Dataset items ->
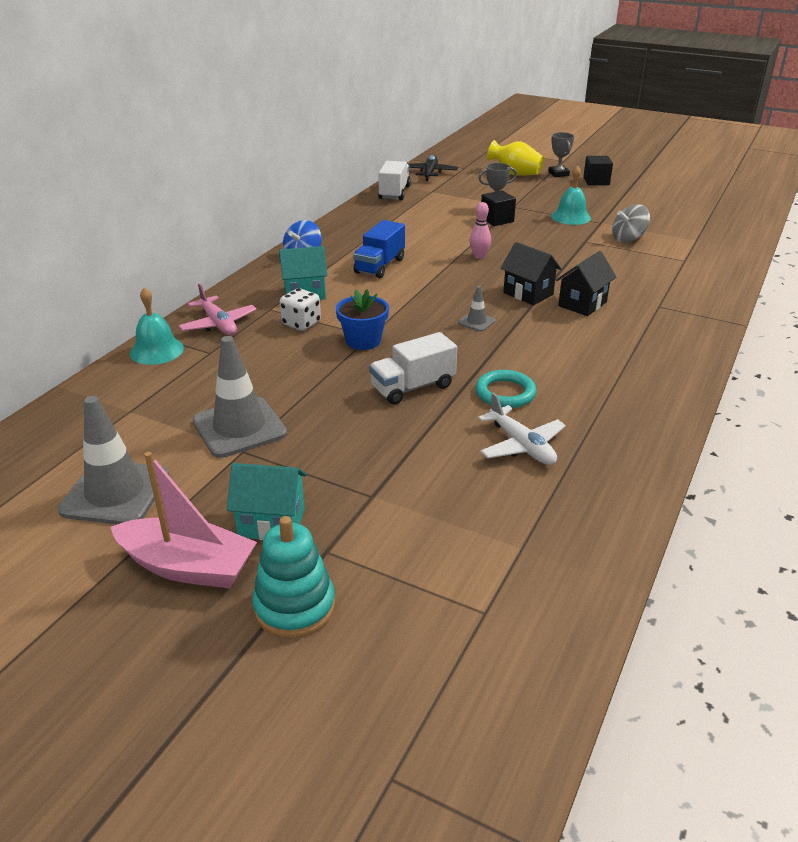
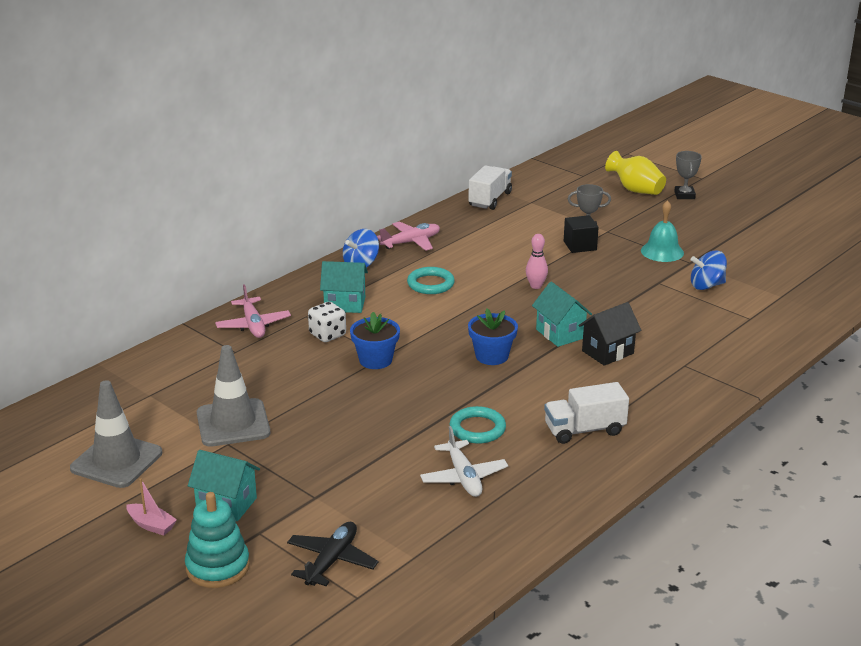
camera: 15 degrees right, 5 degrees down
(156, 350) = (190, 343): turquoise bell -> none
(188, 566) = (151, 525): pink boat -> pink boat, size x0.50
(341, 233) = (411, 242): none -> pink plane
(380, 266) = (430, 284): blue truck -> turquoise ring
(413, 387) = (397, 411): white truck -> white truck (584, 430)
(430, 173) = (541, 178): black plane -> black plane (332, 561)
(476, 322) = (492, 356): grey traffic cone -> blue flower pot
(528, 294) = (560, 334): black house -> turquoise house
(596, 181) = (721, 210): black cube -> none
(628, 239) = (706, 285): grey spinning top -> blue spinning top

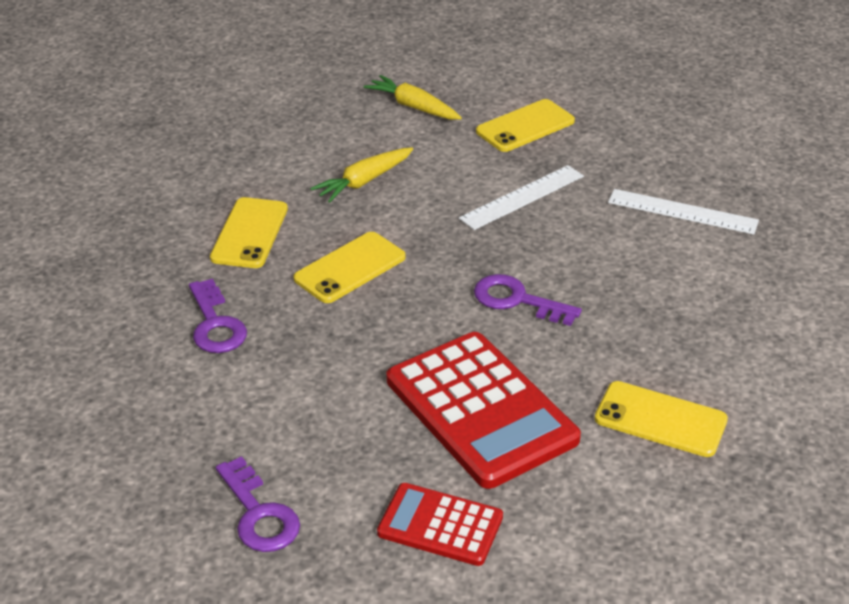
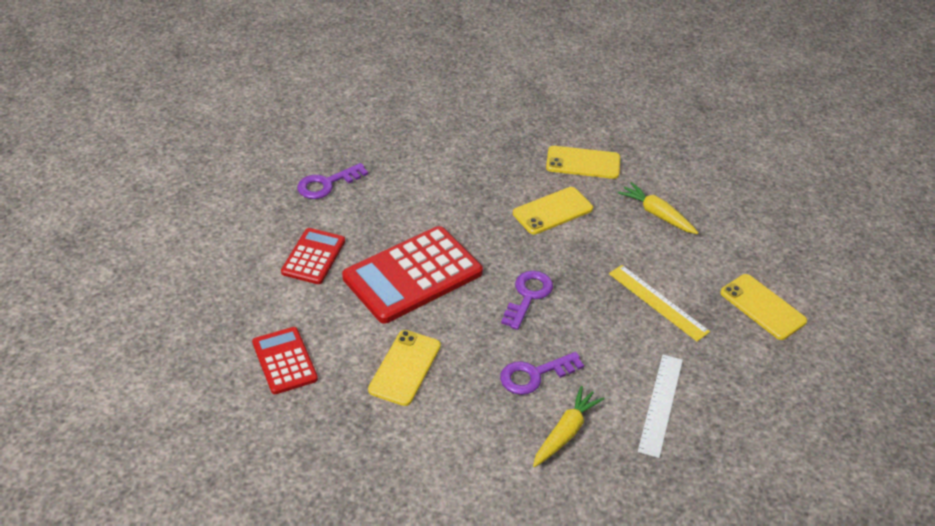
camera: 85 degrees right, 5 degrees up
(215, 324) = (487, 155): purple key -> purple key (534, 375)
(350, 268) = (552, 211): yellow phone -> yellow phone turned 75 degrees counterclockwise
(413, 107) = (769, 239): yellow carrot -> yellow carrot (565, 432)
(522, 197) = (658, 302): white ruler -> yellow ruler
(667, 551) = (284, 361): none -> red calculator

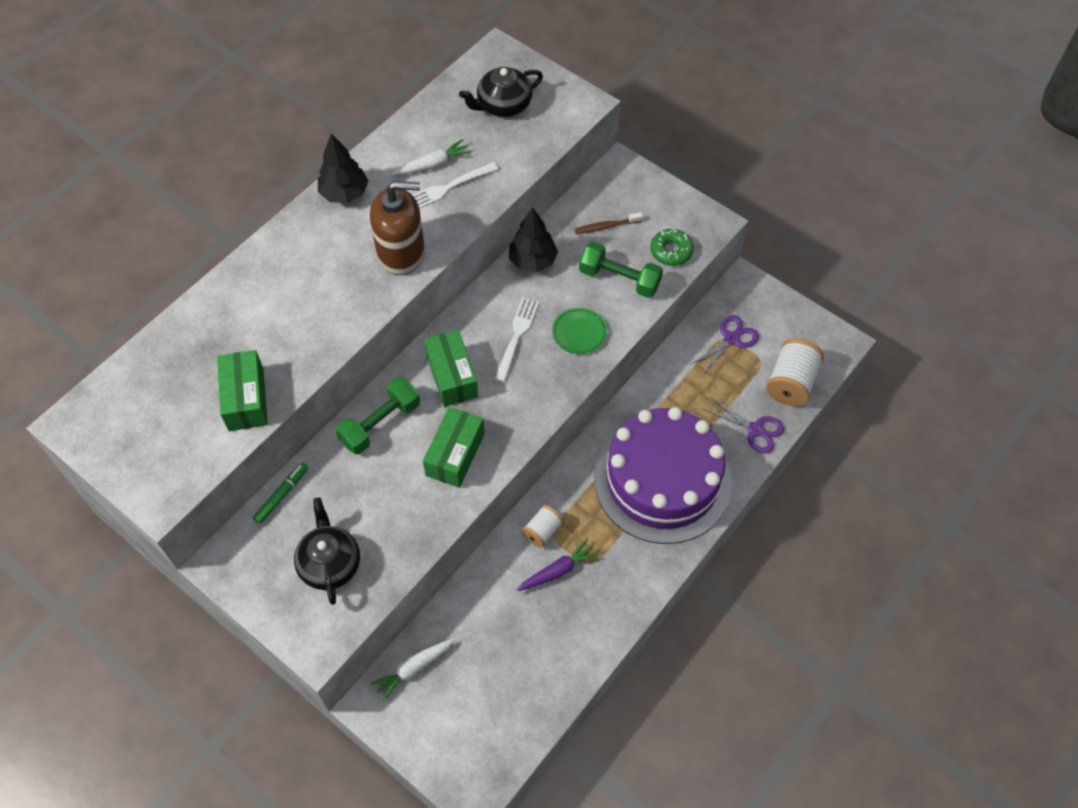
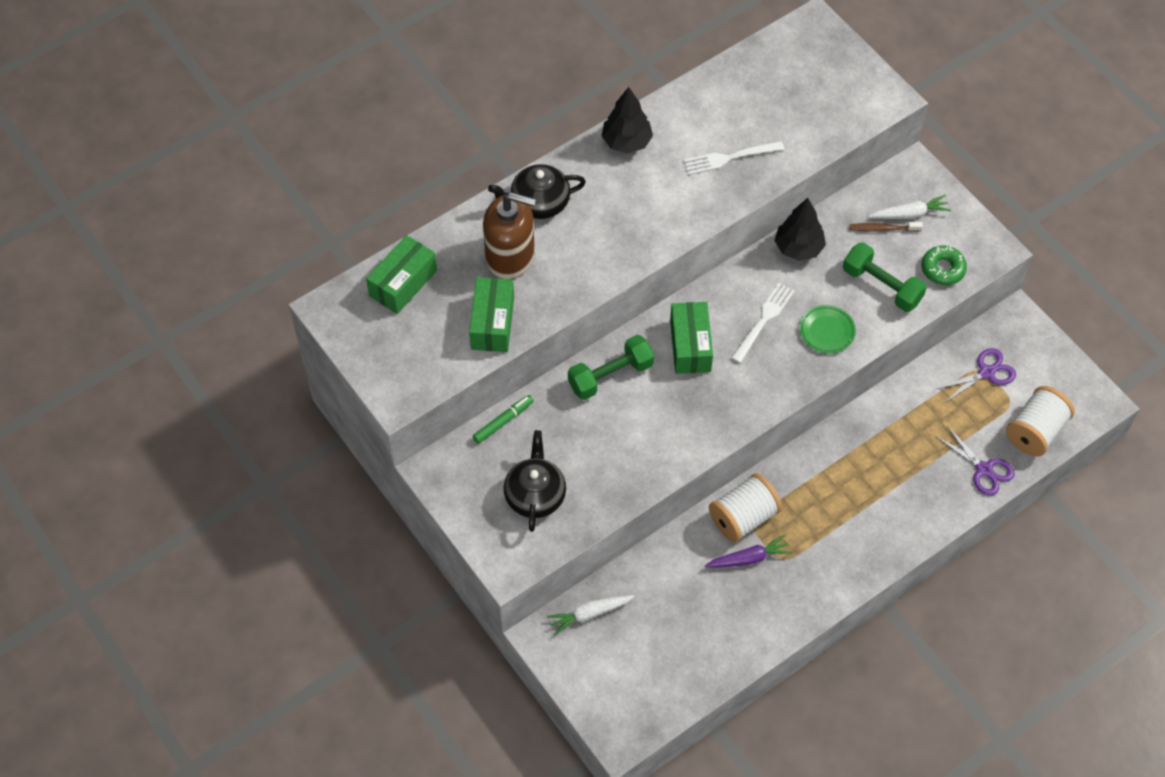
camera: 15 degrees right, 0 degrees up
(401, 253) = (669, 214): brown soap dispenser -> brown soap dispenser (510, 256)
(433, 164) = (720, 130): white carrot -> white carrot (910, 214)
(455, 454) = (675, 422): green box -> green box (403, 283)
(503, 105) = (806, 83): black teapot -> black teapot (539, 202)
(542, 531) = (743, 517): white spool -> white spool, size x1.70
(662, 480) = (875, 497): purple cake -> none

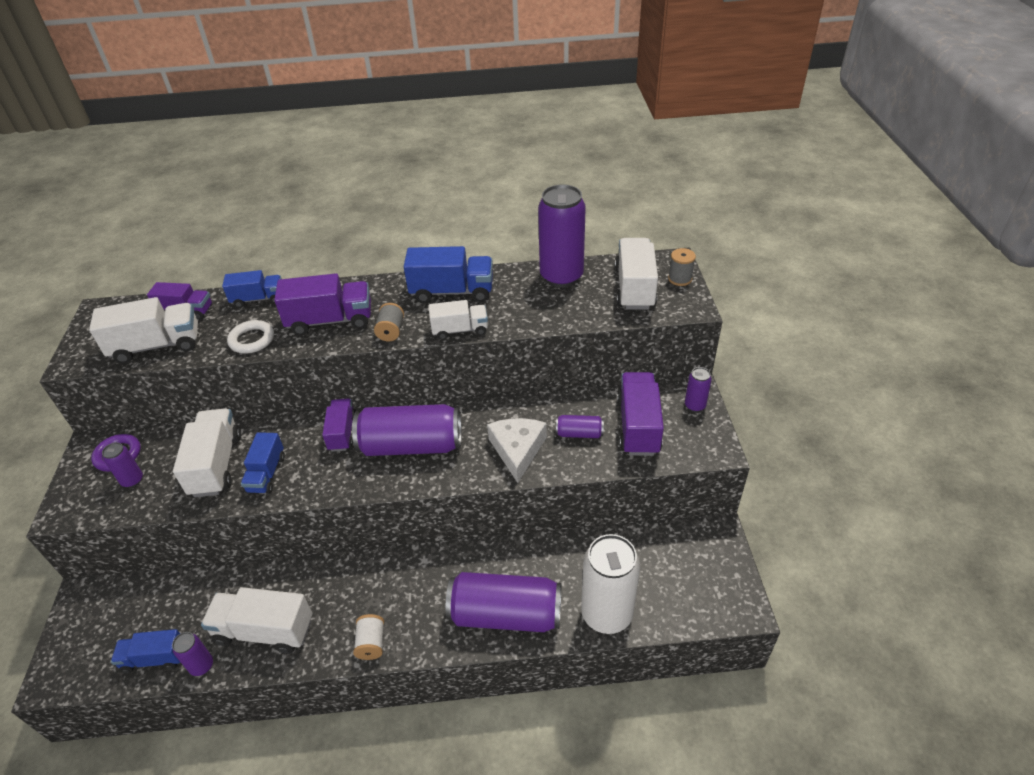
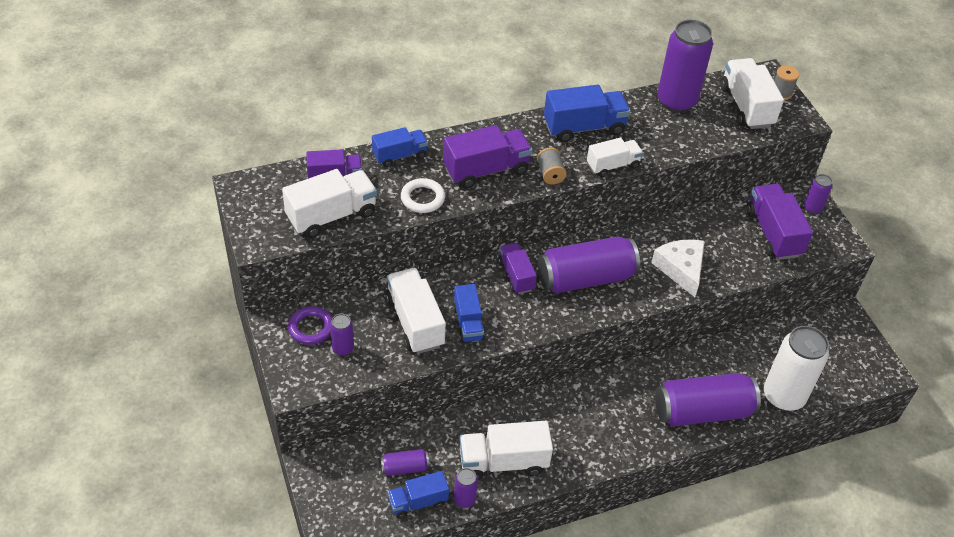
camera: 20 degrees left, 5 degrees up
(371, 643) = (602, 454): white spool -> none
(579, 433) = (727, 246): purple can -> purple can (405, 468)

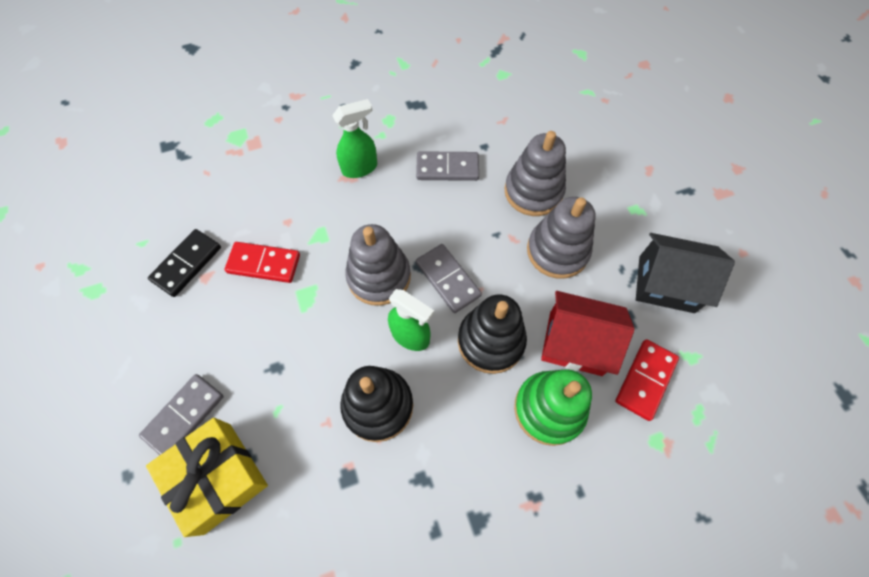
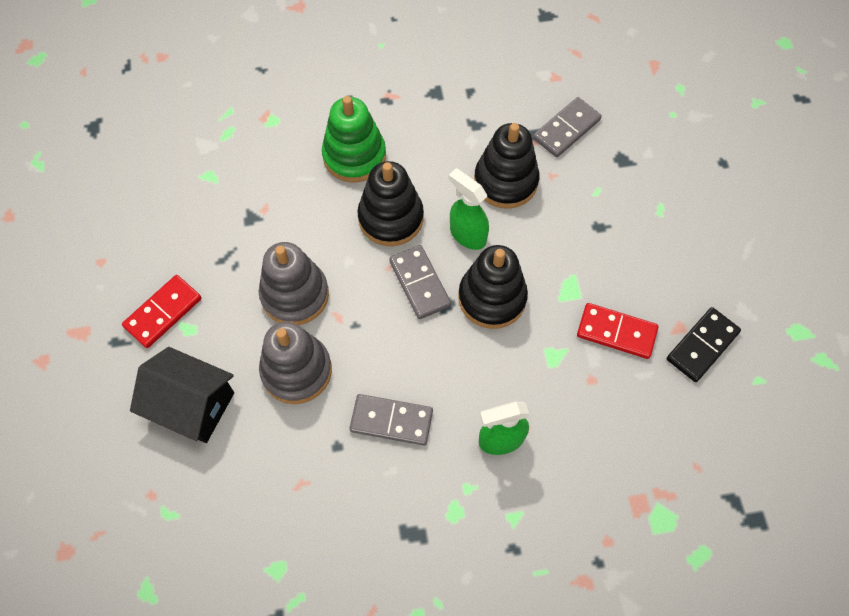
camera: 170 degrees left, 0 degrees up
(184, 416) = (681, 199): grey domino -> grey domino (566, 129)
(217, 477) = (645, 150): yellow gift -> none
(379, 276) = (492, 298): grey stacking toy -> black stacking toy
(575, 343) = (311, 204): red house -> none
(645, 380) = (260, 164): red domino -> red domino (163, 312)
(666, 284) = (198, 243): black house -> black house (192, 405)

Assigned task -> This calls for each record above to be set down exactly, with the images skipped.

Answer to the exercise ->
camera: 15 degrees right, 5 degrees down
(156, 350) = (190, 343): turquoise bell -> none
(188, 566) = (151, 525): pink boat -> pink boat, size x0.50
(341, 233) = (411, 242): none -> pink plane
(380, 266) = (430, 284): blue truck -> turquoise ring
(413, 387) = (397, 411): white truck -> white truck (584, 430)
(430, 173) = (541, 178): black plane -> black plane (332, 561)
(476, 322) = (492, 356): grey traffic cone -> blue flower pot
(528, 294) = (560, 334): black house -> turquoise house
(596, 181) = (721, 210): black cube -> none
(628, 239) = (706, 285): grey spinning top -> blue spinning top

camera: 85 degrees right, 5 degrees up
(215, 324) = (487, 155): purple key -> purple key (534, 375)
(350, 268) = (552, 211): yellow phone -> yellow phone turned 75 degrees counterclockwise
(413, 107) = (769, 239): yellow carrot -> yellow carrot (565, 432)
(522, 197) = (658, 302): white ruler -> yellow ruler
(667, 551) = (284, 361): none -> red calculator

camera: 15 degrees right, 0 degrees up
(401, 253) = (669, 214): brown soap dispenser -> brown soap dispenser (510, 256)
(433, 164) = (720, 130): white carrot -> white carrot (910, 214)
(455, 454) = (675, 422): green box -> green box (403, 283)
(503, 105) = (806, 83): black teapot -> black teapot (539, 202)
(542, 531) = (743, 517): white spool -> white spool, size x1.70
(662, 480) = (875, 497): purple cake -> none

camera: 20 degrees left, 5 degrees up
(371, 643) = (602, 454): white spool -> none
(579, 433) = (727, 246): purple can -> purple can (405, 468)

camera: 170 degrees left, 0 degrees up
(184, 416) = (681, 199): grey domino -> grey domino (566, 129)
(217, 477) = (645, 150): yellow gift -> none
(379, 276) = (492, 298): grey stacking toy -> black stacking toy
(575, 343) = (311, 204): red house -> none
(645, 380) = (260, 164): red domino -> red domino (163, 312)
(666, 284) = (198, 243): black house -> black house (192, 405)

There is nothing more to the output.